Requirement: Everything in the listing below should be written out again exactly, except the pictures.

Supplied data:
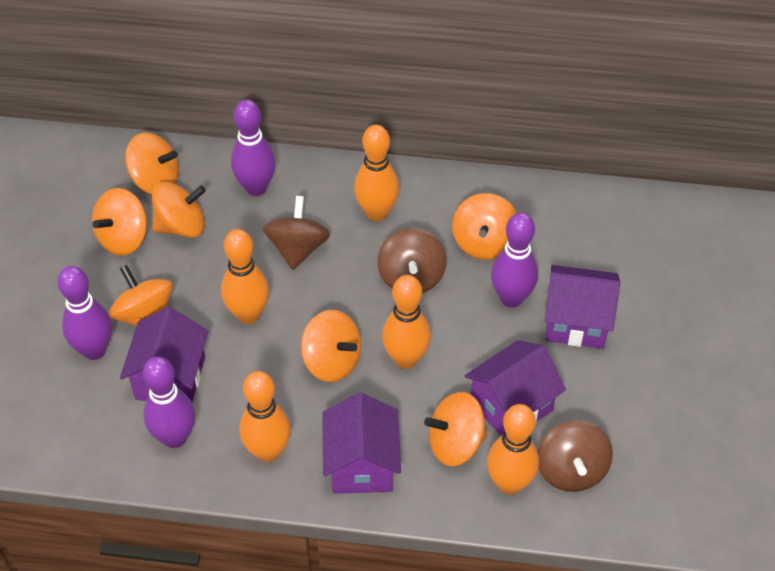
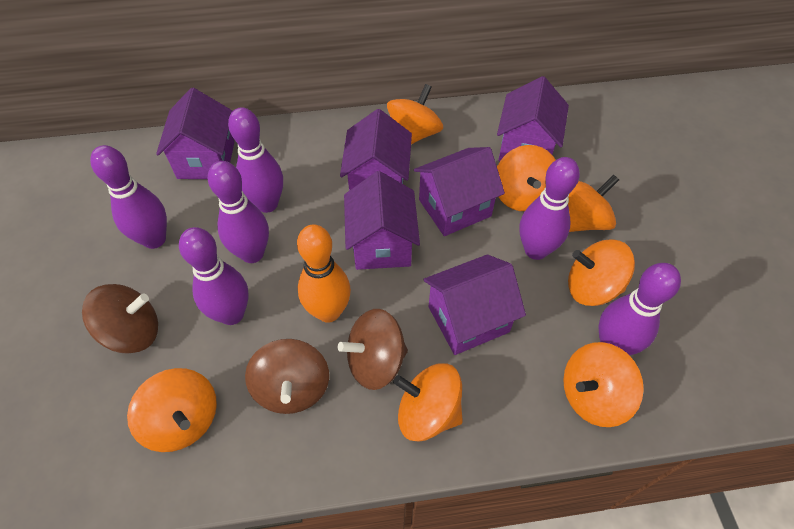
orange bowling pin: 5 -> 1
purple bowling pin: 4 -> 6
purple house: 4 -> 6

Answer to this exercise:
orange bowling pin: 5 -> 1
purple bowling pin: 4 -> 6
purple house: 4 -> 6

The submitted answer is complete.